## [DO THIS]
Count the lines in the listing below that contain the string "instrumentName", and reply with only that number.

## [DATA SUPPLIED]
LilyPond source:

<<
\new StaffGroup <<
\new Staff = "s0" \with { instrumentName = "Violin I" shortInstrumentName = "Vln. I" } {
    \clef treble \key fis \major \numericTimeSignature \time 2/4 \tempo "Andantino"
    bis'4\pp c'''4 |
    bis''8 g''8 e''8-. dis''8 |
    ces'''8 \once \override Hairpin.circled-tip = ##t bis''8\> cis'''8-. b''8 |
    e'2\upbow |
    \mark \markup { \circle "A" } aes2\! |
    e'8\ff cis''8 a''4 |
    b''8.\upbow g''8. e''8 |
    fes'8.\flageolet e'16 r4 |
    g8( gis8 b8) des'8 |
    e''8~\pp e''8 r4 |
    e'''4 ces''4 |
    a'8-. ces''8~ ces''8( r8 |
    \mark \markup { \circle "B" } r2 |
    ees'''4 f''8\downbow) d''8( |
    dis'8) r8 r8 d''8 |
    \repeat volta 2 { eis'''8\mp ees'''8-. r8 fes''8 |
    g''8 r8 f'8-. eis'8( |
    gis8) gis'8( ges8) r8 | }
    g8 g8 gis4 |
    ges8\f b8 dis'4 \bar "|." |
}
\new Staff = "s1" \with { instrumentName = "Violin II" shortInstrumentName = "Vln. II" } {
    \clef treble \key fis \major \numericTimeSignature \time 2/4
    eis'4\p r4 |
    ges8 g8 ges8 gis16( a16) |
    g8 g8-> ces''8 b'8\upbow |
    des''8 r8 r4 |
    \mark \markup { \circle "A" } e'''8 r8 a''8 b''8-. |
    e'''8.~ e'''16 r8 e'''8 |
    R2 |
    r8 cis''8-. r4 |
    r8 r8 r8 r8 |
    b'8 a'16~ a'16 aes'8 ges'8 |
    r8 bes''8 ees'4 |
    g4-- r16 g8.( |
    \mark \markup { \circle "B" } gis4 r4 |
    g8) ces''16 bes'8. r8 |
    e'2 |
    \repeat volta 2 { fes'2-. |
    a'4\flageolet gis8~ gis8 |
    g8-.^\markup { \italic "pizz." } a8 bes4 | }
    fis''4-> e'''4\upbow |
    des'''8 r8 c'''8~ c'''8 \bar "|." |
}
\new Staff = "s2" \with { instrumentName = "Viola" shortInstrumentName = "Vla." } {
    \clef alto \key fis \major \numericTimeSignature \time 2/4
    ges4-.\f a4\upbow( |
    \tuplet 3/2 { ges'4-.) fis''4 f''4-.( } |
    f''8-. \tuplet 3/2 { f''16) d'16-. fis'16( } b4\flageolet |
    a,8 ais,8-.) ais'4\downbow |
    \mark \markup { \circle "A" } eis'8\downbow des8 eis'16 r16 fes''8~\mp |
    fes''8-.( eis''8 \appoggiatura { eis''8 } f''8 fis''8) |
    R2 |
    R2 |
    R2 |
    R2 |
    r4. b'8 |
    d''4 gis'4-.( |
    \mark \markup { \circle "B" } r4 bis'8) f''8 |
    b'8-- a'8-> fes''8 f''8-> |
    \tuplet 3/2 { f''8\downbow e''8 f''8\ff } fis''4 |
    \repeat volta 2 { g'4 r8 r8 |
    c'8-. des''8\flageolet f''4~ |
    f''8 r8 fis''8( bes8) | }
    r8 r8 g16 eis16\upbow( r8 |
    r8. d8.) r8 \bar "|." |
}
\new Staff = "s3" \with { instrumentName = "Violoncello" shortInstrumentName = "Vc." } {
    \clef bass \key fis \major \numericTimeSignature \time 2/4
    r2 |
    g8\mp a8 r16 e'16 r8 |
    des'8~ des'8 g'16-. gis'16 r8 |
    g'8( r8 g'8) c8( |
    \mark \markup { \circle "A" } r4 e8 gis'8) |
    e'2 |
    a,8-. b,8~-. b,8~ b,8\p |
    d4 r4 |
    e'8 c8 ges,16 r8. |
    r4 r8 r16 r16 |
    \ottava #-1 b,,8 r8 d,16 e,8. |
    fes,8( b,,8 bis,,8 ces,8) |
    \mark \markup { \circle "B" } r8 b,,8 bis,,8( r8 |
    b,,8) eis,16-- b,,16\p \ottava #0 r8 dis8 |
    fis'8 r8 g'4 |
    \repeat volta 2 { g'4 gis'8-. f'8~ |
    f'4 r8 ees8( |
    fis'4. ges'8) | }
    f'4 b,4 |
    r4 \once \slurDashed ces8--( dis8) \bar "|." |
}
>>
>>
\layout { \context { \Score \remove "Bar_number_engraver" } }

## [OUTPUT FOR THIS TASK]
4